Exercise –
Transcribe, word for word, only the lines from the one containing "tan slope D4:E4" through the end of the material below. Pictures stay out.

Data to process –
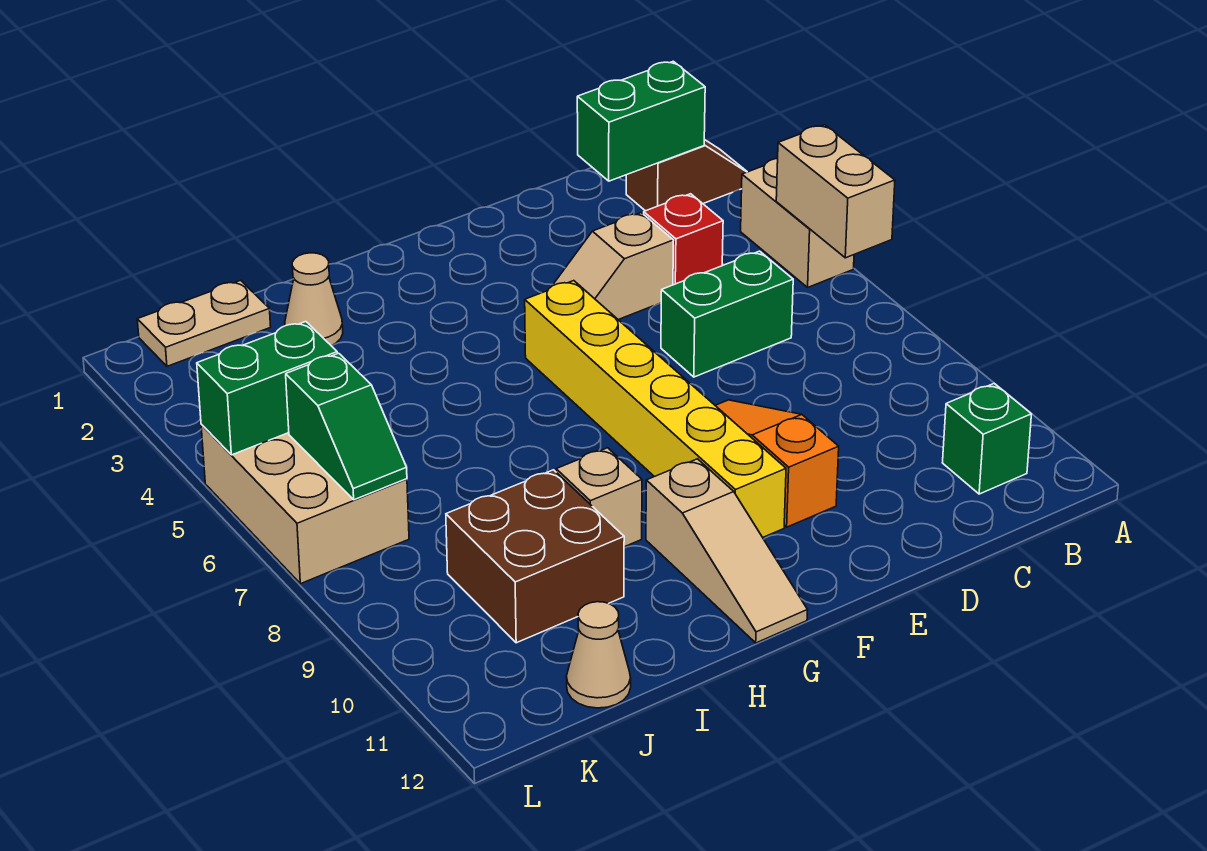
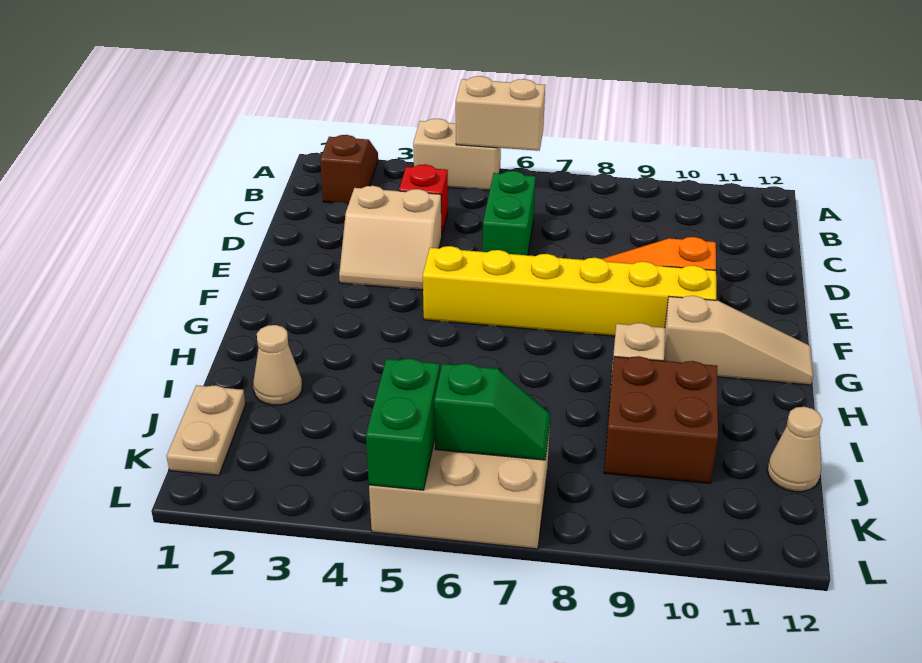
green brick B2:C2 level 2 -> none
green brick B11 level 1 -> none
tan slope D4:E4 level 1 top D -> tan slope D3:E4 level 1 top D

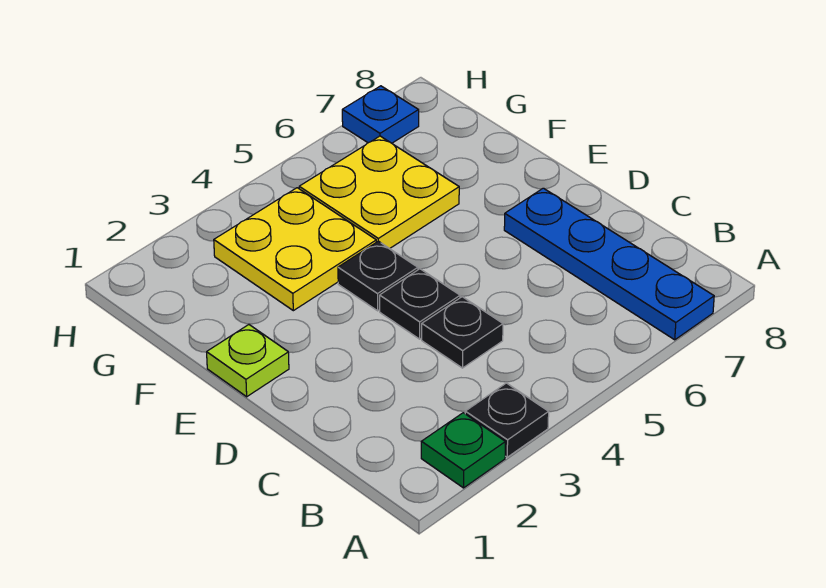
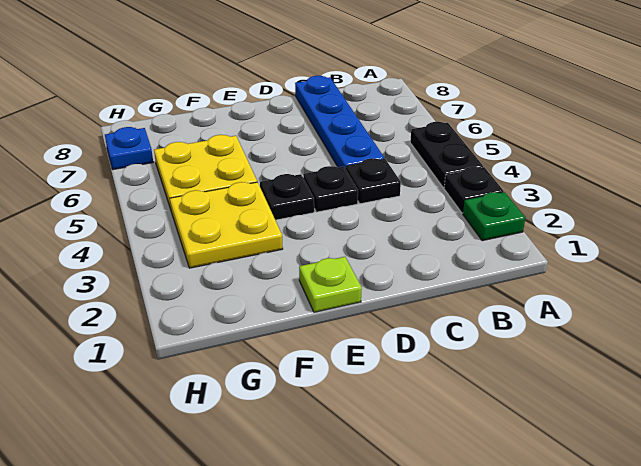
none -> black plate A4:A5 level 1
blue plate A7:D7 level 1 -> blue plate C5:C8 level 1

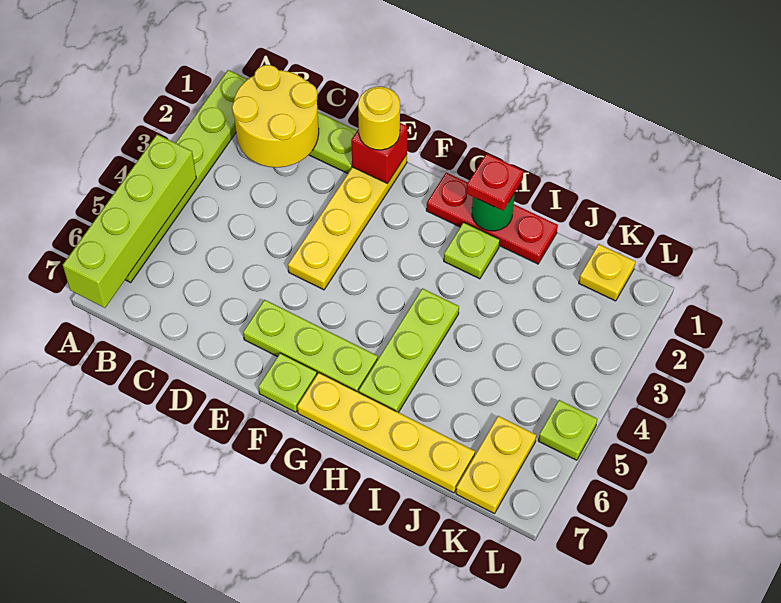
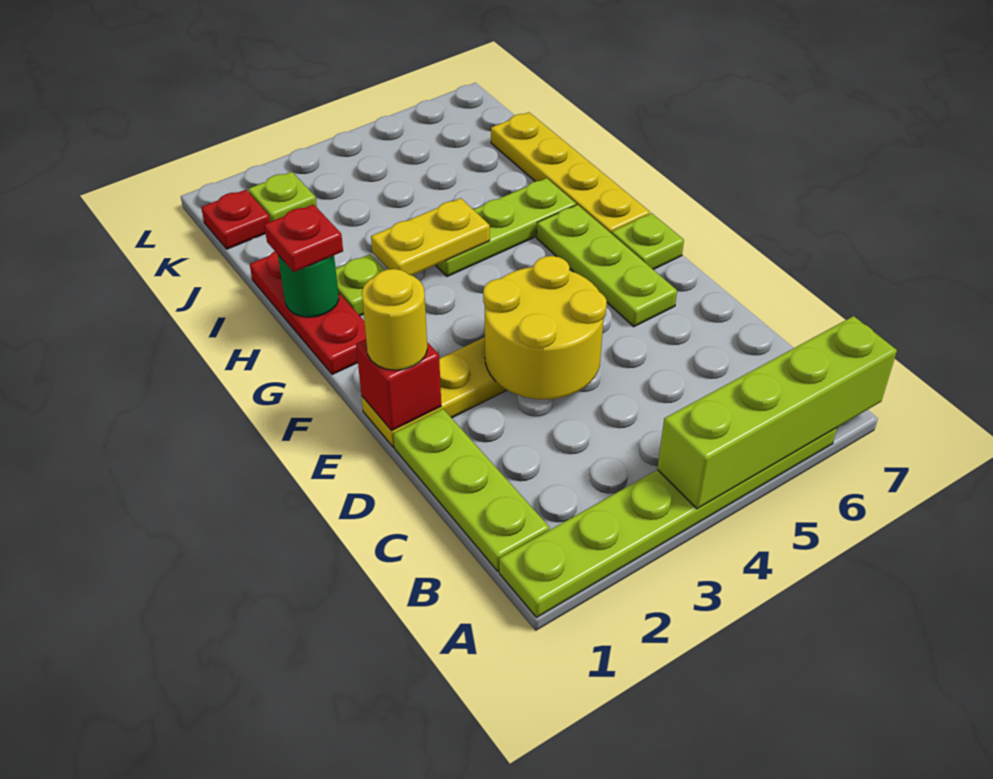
yellow round brick B1:C2 level 2 -> yellow round brick D3:E4 level 2
yellow plate K1 level 1 -> red plate K1 level 1
yellow plate K6:K7 level 1 -> yellow plate H3:H4 level 2
lime plate L5 level 1 -> lime plate K2 level 1

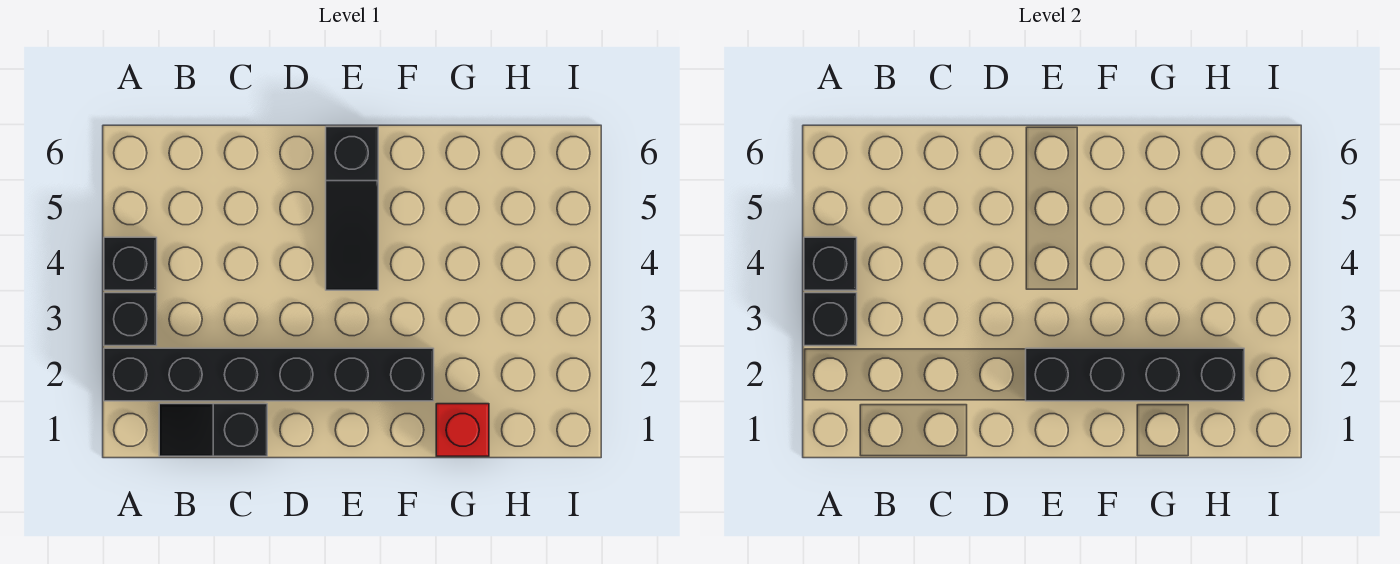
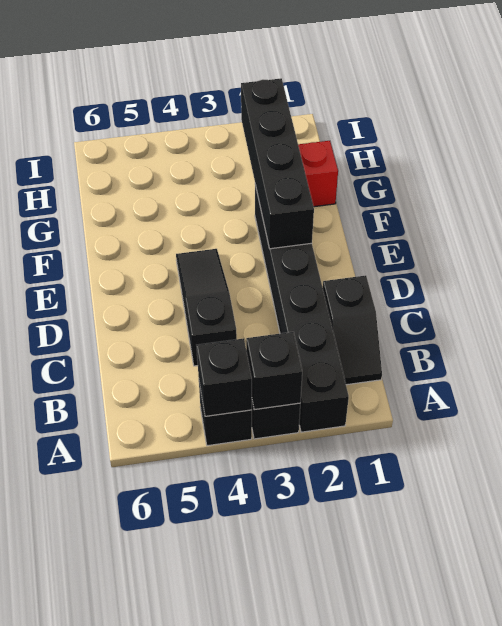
black slope E4:E6 level 1 top 6 -> black slope C4:E4 level 1 top C

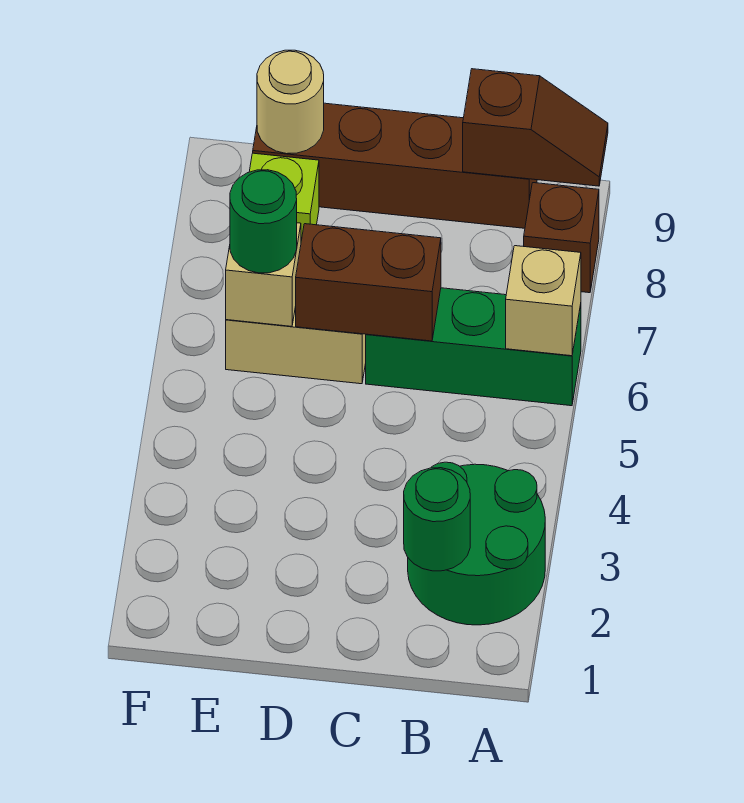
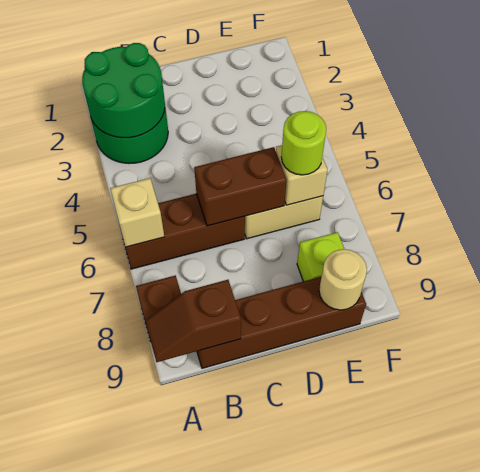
green brick A6:C6 level 1 -> brown brick A6:C6 level 1
green round brick B2 level 2 -> green round brick A2:B3 level 2
green round brick E6 level 3 -> lime round brick E6 level 3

Completed exercise –
tan slope D4:E4 level 1 top D -> tan slope D3:E4 level 1 top D

none -> black plate A4:A5 level 1
blue plate A7:D7 level 1 -> blue plate C5:C8 level 1

yellow round brick B1:C2 level 2 -> yellow round brick D3:E4 level 2
yellow plate K1 level 1 -> red plate K1 level 1
yellow plate K6:K7 level 1 -> yellow plate H3:H4 level 2
lime plate L5 level 1 -> lime plate K2 level 1

black slope E4:E6 level 1 top 6 -> black slope C4:E4 level 1 top C

green brick A6:C6 level 1 -> brown brick A6:C6 level 1
green round brick B2 level 2 -> green round brick A2:B3 level 2
green round brick E6 level 3 -> lime round brick E6 level 3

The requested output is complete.